Count the lines in the records below that contain the string "taking", treating case as significant, and reply with the number alone.

Records of spatial reasoning questions
## BEGIN
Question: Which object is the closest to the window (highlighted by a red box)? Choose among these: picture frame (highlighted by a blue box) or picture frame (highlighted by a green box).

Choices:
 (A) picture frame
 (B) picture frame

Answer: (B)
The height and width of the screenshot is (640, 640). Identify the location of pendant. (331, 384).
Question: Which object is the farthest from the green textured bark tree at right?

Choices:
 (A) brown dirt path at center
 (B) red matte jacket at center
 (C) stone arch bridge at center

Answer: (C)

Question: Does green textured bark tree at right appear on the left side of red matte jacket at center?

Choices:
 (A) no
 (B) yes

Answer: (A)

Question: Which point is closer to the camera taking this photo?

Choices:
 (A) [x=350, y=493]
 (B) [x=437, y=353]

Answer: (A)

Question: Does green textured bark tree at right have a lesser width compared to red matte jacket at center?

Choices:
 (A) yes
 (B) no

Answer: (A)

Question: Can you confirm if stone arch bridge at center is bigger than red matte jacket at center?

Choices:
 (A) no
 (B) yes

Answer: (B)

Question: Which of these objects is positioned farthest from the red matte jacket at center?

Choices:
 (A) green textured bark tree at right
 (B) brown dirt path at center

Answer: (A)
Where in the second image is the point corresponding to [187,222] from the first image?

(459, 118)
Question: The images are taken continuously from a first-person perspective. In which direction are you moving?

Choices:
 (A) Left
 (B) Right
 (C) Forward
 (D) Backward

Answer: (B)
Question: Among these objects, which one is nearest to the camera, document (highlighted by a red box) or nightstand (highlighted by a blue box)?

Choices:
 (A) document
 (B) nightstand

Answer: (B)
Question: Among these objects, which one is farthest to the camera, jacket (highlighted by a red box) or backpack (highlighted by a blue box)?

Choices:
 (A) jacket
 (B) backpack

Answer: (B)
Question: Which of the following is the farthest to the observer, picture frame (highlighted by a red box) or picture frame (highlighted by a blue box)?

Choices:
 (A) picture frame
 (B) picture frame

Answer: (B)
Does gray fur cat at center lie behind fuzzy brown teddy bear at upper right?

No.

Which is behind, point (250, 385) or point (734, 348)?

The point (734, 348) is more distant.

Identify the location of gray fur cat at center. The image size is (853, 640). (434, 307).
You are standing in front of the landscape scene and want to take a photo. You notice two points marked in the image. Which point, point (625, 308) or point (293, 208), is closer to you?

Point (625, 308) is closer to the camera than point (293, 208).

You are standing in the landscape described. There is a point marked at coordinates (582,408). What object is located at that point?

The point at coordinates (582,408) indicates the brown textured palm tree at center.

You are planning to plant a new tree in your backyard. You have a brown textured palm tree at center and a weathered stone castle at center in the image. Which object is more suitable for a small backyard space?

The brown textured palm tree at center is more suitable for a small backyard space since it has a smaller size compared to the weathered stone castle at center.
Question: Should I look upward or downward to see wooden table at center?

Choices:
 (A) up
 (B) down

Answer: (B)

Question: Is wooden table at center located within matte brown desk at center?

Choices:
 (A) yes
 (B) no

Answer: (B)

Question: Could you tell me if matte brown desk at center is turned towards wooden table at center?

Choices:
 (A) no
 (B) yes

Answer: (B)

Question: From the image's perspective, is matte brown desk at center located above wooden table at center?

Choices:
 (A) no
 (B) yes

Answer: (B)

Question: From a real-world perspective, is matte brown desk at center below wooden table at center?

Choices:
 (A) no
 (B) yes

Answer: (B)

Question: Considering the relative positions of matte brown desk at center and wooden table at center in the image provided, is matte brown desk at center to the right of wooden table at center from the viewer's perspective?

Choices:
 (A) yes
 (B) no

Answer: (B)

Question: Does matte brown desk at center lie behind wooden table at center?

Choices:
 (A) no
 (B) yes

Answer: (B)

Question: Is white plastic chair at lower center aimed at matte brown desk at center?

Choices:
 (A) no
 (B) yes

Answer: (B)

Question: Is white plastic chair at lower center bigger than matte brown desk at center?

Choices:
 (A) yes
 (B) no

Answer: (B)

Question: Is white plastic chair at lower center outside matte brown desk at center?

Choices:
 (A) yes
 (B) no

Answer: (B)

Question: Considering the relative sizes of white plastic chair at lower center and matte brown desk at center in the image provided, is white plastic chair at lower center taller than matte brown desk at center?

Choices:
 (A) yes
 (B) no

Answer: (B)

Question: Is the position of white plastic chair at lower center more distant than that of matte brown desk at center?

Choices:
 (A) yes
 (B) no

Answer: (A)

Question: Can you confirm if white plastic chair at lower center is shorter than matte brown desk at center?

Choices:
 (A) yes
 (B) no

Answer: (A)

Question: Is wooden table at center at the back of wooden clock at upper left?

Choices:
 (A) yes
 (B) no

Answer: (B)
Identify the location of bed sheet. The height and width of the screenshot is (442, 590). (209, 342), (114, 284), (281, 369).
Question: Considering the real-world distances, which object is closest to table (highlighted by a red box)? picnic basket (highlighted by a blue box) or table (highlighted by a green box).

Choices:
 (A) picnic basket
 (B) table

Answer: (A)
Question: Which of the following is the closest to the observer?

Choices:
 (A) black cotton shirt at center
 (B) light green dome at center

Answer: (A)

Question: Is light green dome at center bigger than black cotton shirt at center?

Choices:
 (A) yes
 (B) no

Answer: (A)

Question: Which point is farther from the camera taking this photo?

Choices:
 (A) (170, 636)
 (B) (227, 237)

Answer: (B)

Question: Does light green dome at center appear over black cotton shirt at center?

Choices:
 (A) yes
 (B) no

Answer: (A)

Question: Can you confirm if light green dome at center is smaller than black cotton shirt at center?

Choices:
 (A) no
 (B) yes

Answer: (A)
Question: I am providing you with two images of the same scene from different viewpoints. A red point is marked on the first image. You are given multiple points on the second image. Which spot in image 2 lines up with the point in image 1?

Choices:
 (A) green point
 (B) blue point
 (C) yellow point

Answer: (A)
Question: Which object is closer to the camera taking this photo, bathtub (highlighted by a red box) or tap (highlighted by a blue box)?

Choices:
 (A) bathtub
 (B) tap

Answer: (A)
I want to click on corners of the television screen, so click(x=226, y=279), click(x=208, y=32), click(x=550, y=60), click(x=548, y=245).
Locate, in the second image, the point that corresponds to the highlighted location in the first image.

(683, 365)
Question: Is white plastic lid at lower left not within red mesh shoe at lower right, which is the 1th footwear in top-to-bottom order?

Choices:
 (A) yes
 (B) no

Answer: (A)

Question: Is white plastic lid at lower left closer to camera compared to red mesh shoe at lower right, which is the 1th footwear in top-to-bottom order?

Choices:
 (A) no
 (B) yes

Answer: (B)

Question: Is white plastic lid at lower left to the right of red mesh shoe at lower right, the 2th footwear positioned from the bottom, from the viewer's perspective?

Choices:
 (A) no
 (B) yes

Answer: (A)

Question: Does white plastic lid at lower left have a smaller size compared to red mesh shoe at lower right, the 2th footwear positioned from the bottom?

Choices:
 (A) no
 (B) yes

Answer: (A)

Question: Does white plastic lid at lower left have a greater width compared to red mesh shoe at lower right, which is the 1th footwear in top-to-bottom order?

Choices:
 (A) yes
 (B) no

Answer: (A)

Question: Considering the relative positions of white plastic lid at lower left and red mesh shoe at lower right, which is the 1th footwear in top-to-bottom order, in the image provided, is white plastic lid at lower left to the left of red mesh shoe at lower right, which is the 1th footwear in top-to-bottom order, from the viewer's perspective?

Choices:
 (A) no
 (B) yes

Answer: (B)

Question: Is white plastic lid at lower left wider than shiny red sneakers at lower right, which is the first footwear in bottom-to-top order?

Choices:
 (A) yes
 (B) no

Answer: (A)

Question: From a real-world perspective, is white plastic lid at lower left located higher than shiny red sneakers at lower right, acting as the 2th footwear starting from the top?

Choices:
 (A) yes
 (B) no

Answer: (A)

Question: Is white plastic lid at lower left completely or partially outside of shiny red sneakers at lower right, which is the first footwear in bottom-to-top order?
## END
◆ **Answer in full**
3